Task details ::
Transcribe the whole listing without a single picture.

Dataset rows
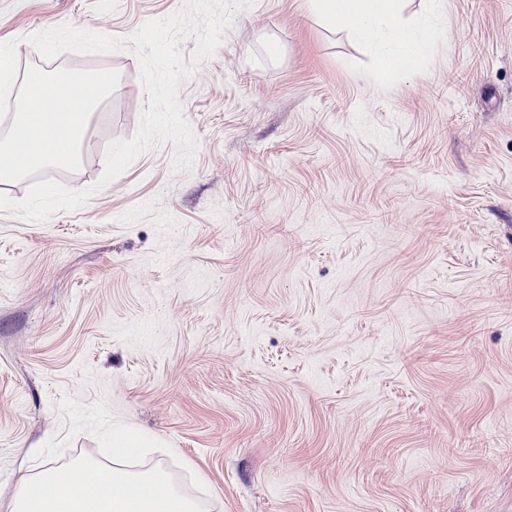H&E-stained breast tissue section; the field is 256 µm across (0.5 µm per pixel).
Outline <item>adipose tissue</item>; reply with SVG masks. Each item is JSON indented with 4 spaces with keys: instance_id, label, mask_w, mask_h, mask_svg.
<instances>
[{
    "instance_id": "obj_1",
    "label": "adipose tissue",
    "mask_w": 512,
    "mask_h": 512,
    "mask_svg": "<svg viewBox=\"0 0 512 512\" xmlns=\"http://www.w3.org/2000/svg\"><path fill=\"white\" fill-rule=\"evenodd\" d=\"M310 9L330 29L375 49L378 71L411 69L418 54L412 27L403 17V0H310Z\"/></svg>"
}]
</instances>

Final result ::
H&E-stained breast tissue section; the field is 256 µm across (0.5 µm per pixel).
Outline <item>adipose tissue</item>; reply with SVG masks. Each item is JSON indented with 4 spaces with keys: instance_id, label, mask_w, mask_h, mask_svg.
<instances>
[{
    "instance_id": "obj_1",
    "label": "adipose tissue",
    "mask_w": 512,
    "mask_h": 512,
    "mask_svg": "<svg viewBox=\"0 0 512 512\" xmlns=\"http://www.w3.org/2000/svg\"><path fill=\"white\" fill-rule=\"evenodd\" d=\"M310 9L330 29L375 49L378 71L411 69L418 54L412 27L403 17V0H310Z\"/></svg>"
}]
</instances>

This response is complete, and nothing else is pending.